(Dataset entries)
=====

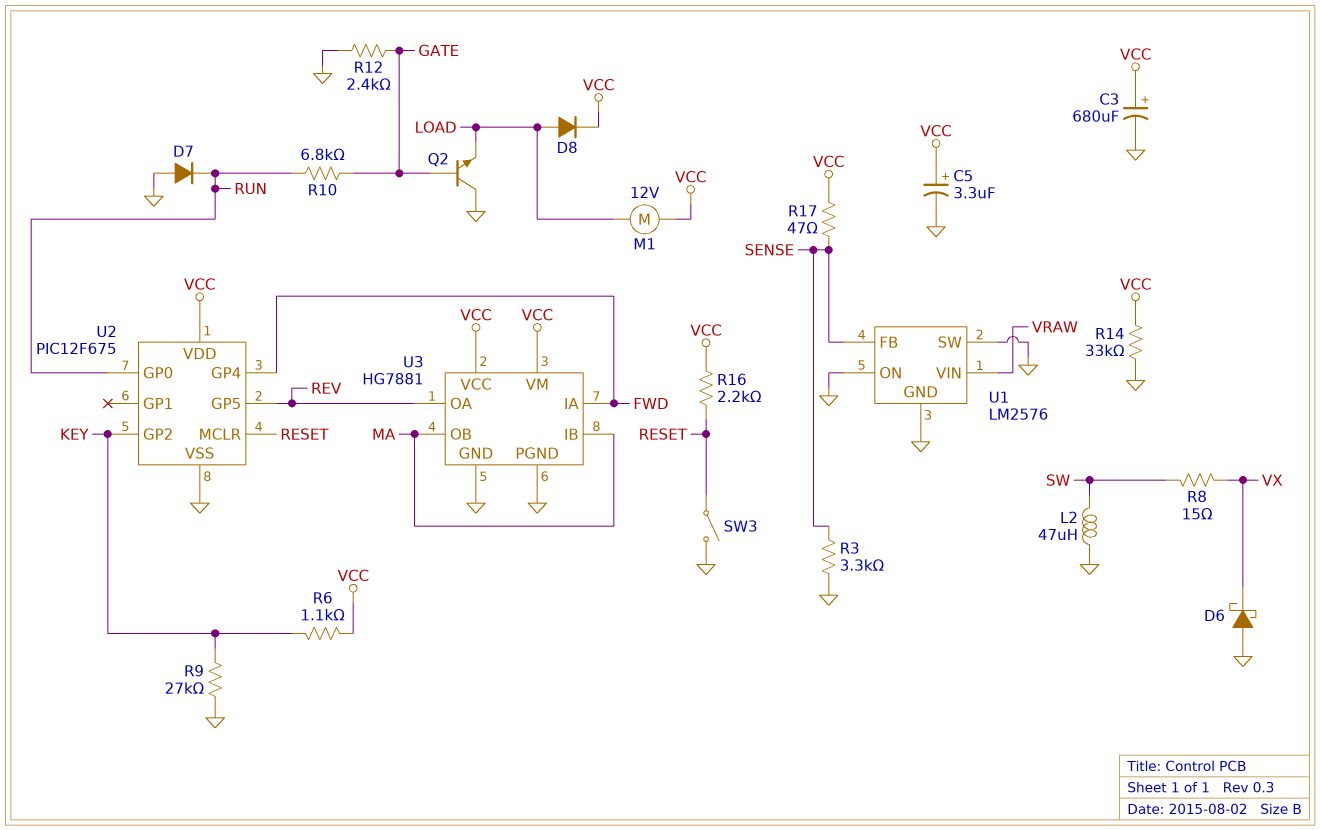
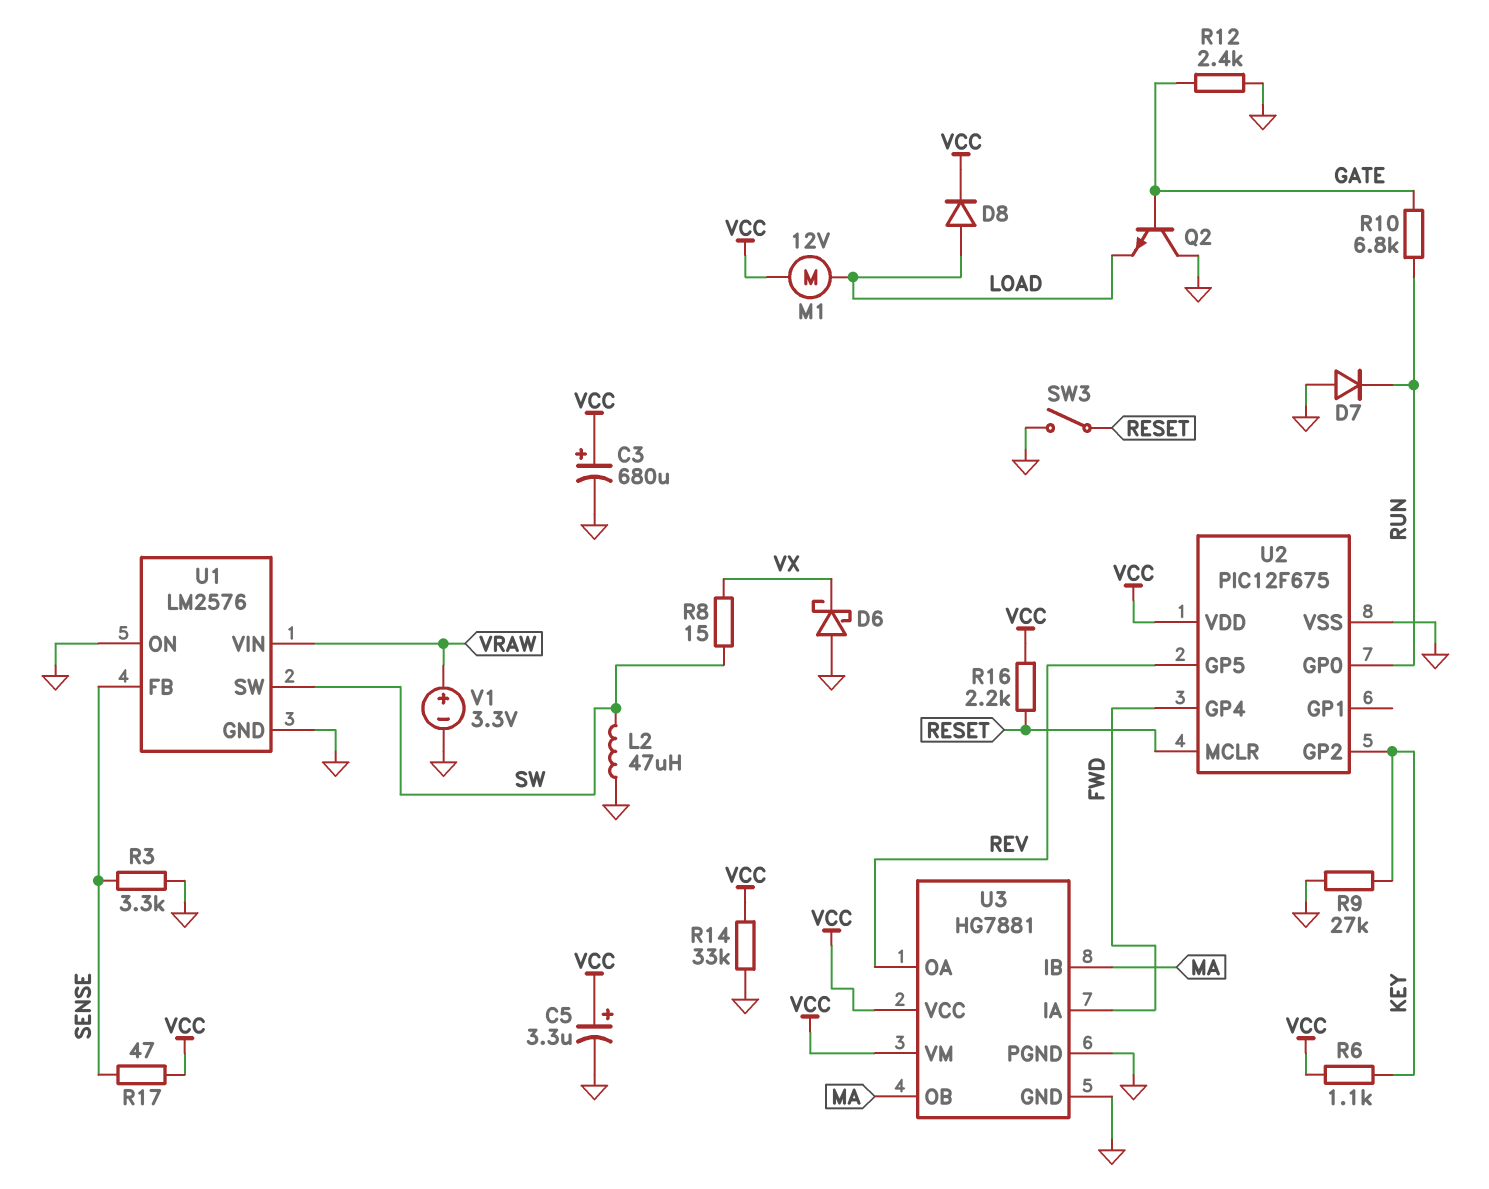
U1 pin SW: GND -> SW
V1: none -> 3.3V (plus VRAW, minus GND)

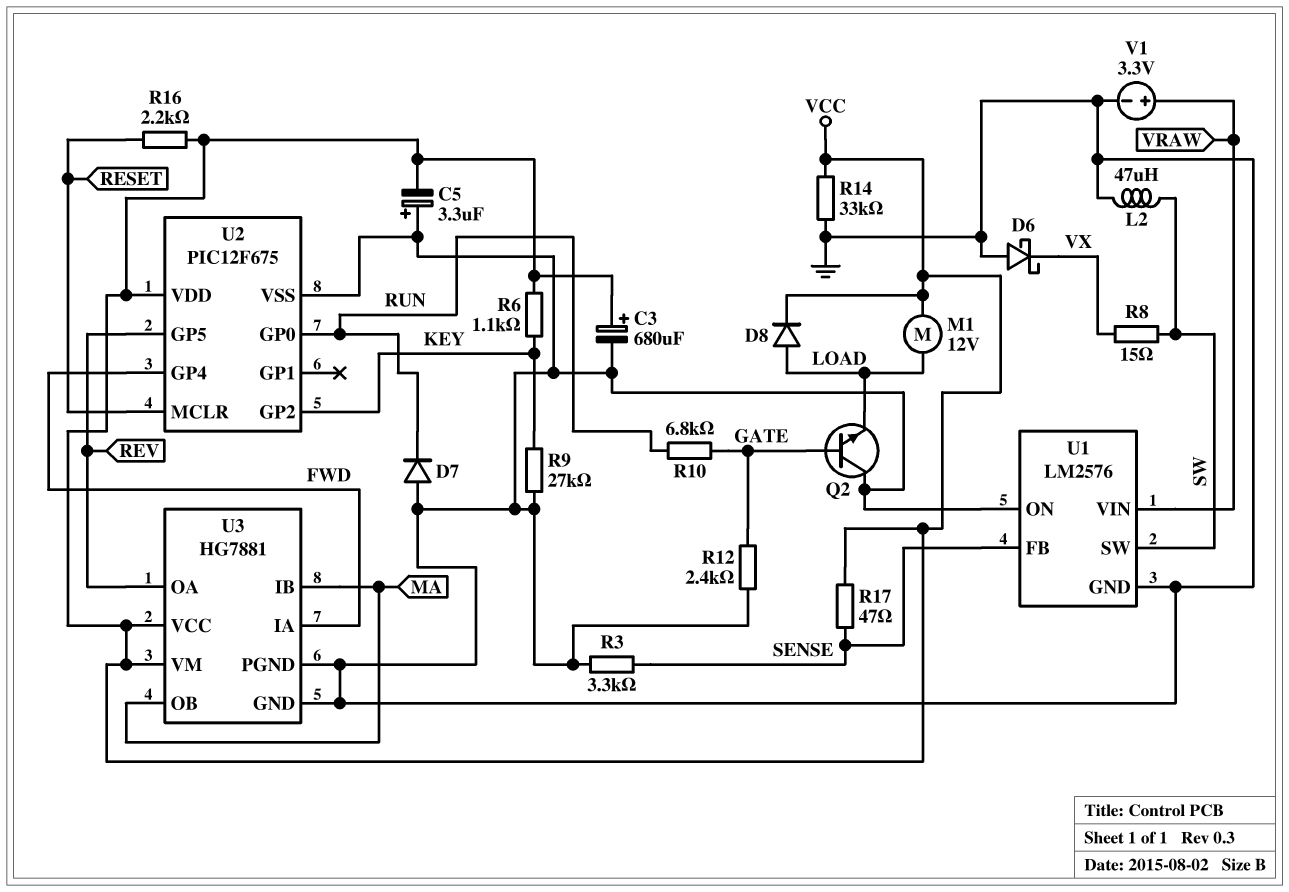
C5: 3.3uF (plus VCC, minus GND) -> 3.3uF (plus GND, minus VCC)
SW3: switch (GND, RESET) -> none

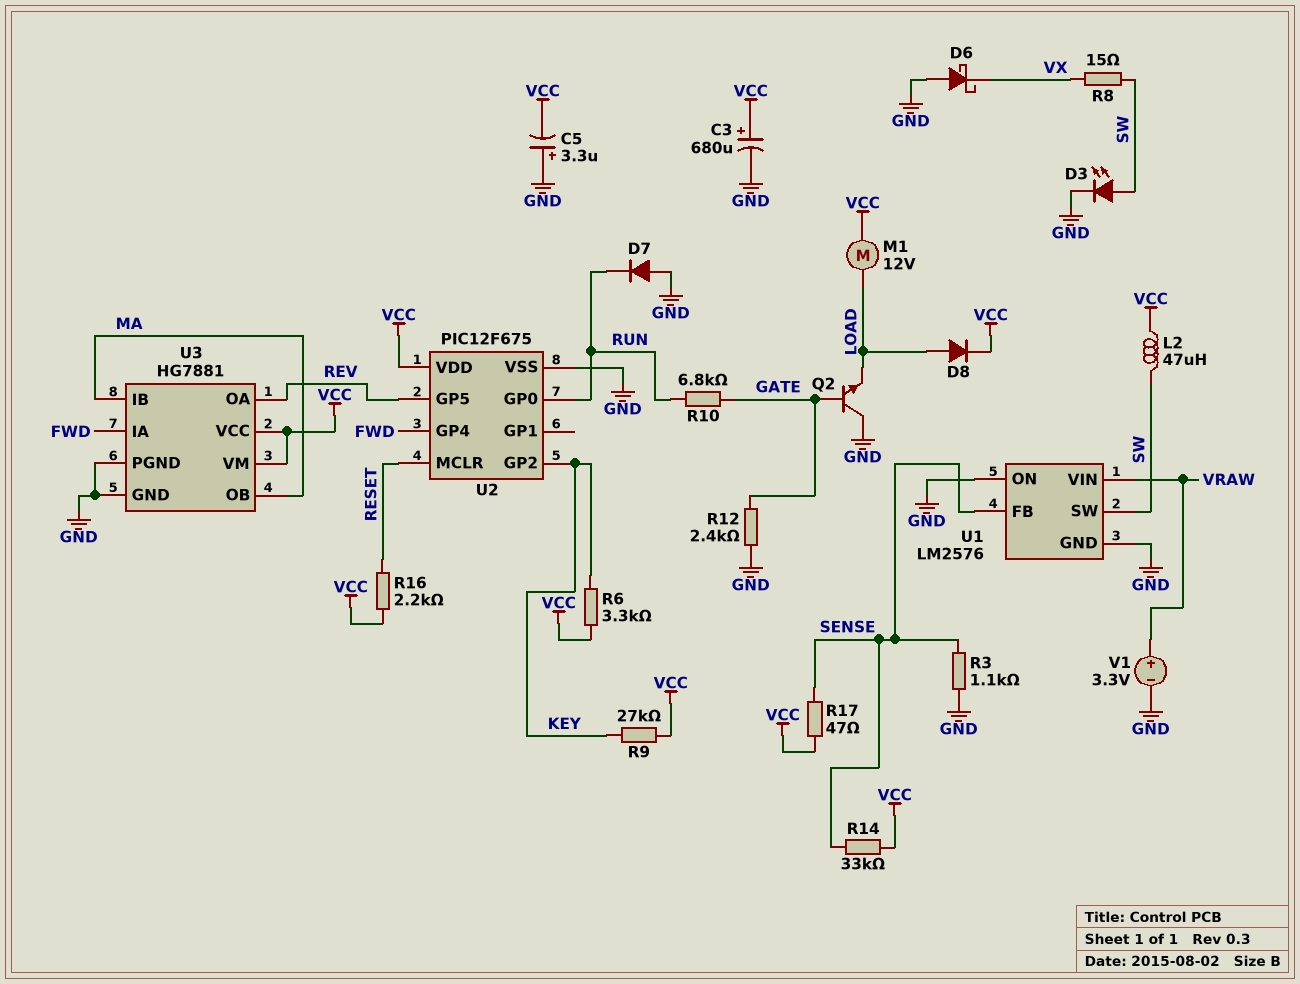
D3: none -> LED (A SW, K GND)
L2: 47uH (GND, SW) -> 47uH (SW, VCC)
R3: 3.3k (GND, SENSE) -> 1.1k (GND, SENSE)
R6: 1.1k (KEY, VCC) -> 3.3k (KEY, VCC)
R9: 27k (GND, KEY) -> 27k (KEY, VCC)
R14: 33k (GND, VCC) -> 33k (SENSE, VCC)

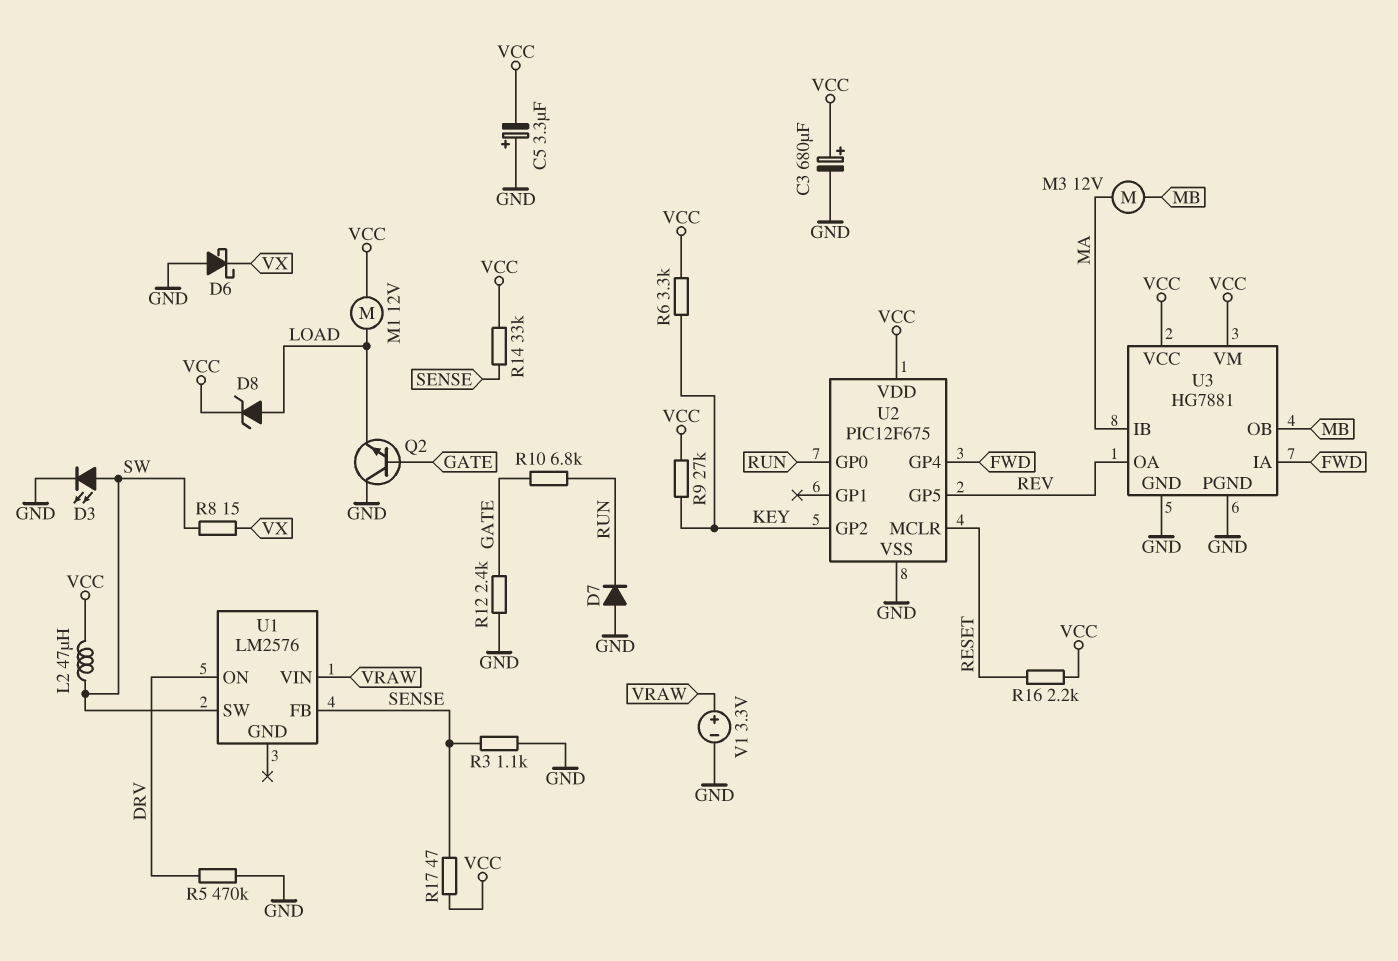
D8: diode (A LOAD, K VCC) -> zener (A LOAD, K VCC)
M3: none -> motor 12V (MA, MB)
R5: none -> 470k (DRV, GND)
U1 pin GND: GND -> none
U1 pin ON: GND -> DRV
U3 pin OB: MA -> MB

=====

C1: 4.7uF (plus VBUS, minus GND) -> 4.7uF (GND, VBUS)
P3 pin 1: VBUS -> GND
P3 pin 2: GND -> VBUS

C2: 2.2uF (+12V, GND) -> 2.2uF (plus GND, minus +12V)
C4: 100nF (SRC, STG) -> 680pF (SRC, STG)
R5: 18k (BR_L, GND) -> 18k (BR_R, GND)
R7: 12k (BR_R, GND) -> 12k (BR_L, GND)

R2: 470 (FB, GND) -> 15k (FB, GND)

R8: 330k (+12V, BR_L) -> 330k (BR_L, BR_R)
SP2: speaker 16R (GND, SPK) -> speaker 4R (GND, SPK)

=====

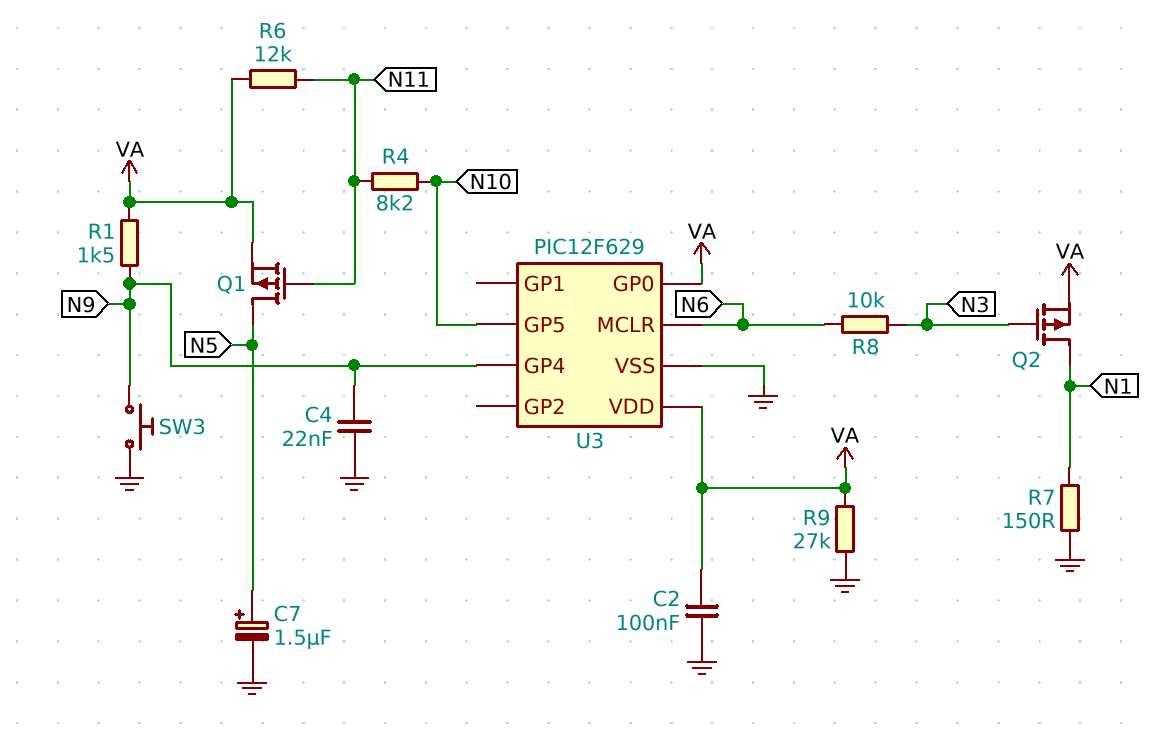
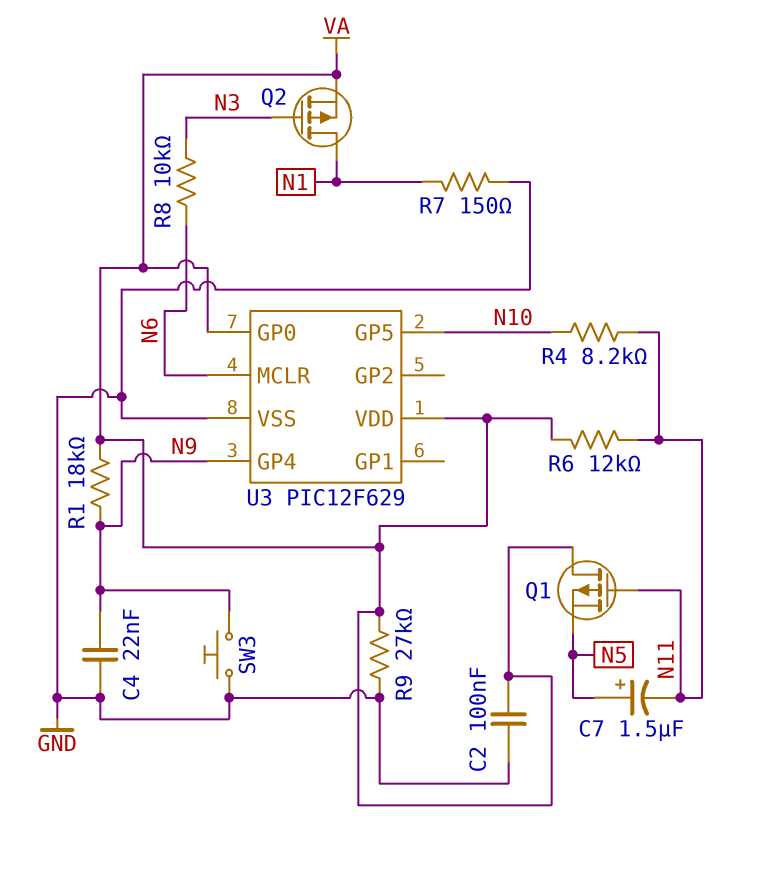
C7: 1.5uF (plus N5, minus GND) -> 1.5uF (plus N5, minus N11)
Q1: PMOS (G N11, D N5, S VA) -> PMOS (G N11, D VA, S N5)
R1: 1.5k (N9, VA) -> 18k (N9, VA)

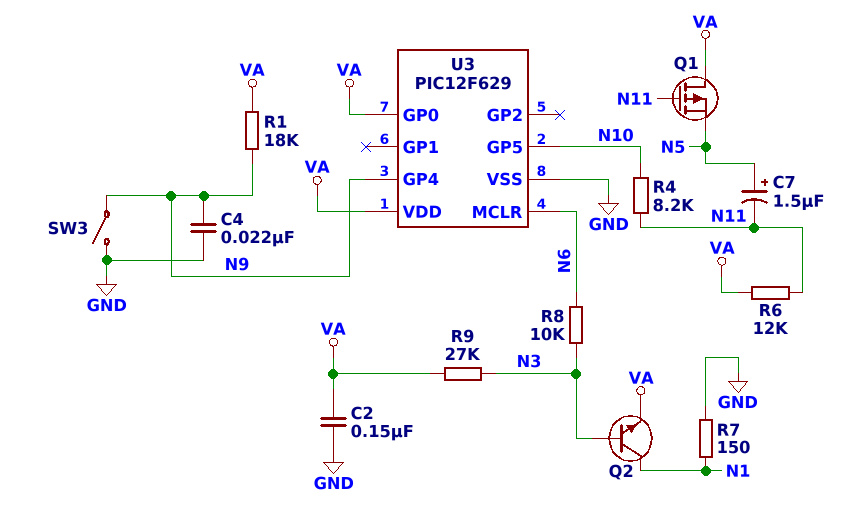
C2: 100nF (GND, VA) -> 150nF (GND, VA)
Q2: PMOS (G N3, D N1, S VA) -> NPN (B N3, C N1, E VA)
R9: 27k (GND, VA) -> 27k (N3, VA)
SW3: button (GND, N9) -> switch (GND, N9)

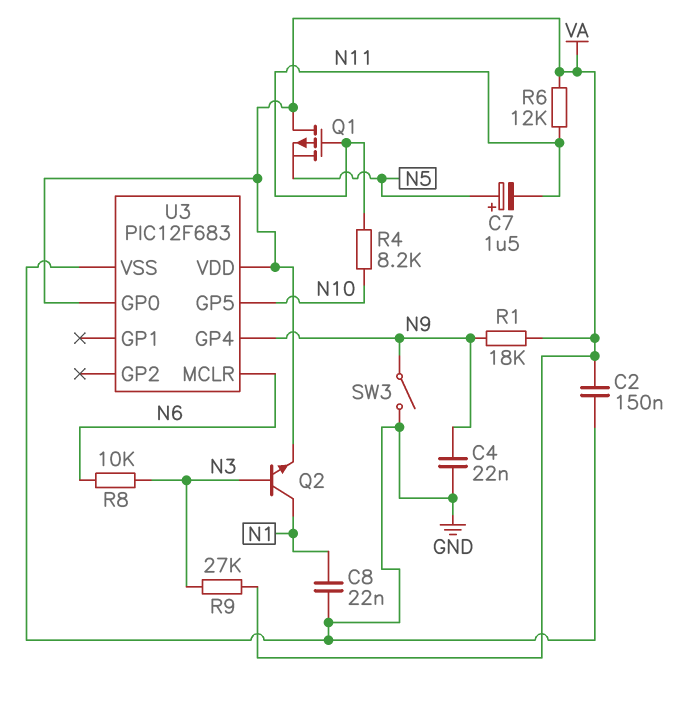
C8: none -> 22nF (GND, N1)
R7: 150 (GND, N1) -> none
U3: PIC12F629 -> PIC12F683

=====

TASK TO COMPLETE:
The response must repeat exactly the lines above from the one with "C7: 1.5uF (plus" through the one with "U3: PIC12F629 -> PIC12F683", including both, and must contain no pictures and no other text.

EXERCISE ANSWER:
C7: 1.5uF (plus N5, minus GND) -> 1.5uF (plus N5, minus N11)
Q1: PMOS (G N11, D N5, S VA) -> PMOS (G N11, D VA, S N5)
R1: 1.5k (N9, VA) -> 18k (N9, VA)

C2: 100nF (GND, VA) -> 150nF (GND, VA)
Q2: PMOS (G N3, D N1, S VA) -> NPN (B N3, C N1, E VA)
R9: 27k (GND, VA) -> 27k (N3, VA)
SW3: button (GND, N9) -> switch (GND, N9)

C8: none -> 22nF (GND, N1)
R7: 150 (GND, N1) -> none
U3: PIC12F629 -> PIC12F683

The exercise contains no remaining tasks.